Look through the data for the string "green". Copy every line where it is found.
Start of DATA SHOWN
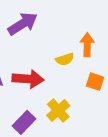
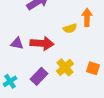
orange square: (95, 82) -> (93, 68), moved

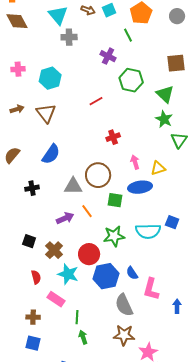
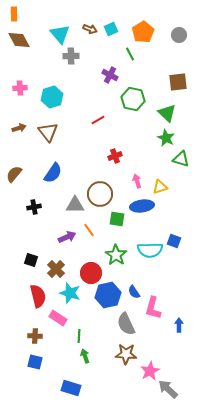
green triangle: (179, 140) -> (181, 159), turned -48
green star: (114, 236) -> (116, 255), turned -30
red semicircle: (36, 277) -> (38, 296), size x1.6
End of DATA SHOWN
Start of DATA SHOWN
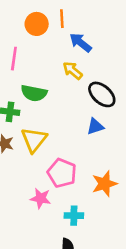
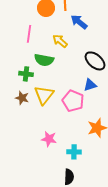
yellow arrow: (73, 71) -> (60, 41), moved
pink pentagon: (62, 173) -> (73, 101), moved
End of DATA SHOWN
**YOUR RESPONSE:**
green triangle: (179, 140) -> (181, 159), turned -48
green star: (114, 236) -> (116, 255), turned -30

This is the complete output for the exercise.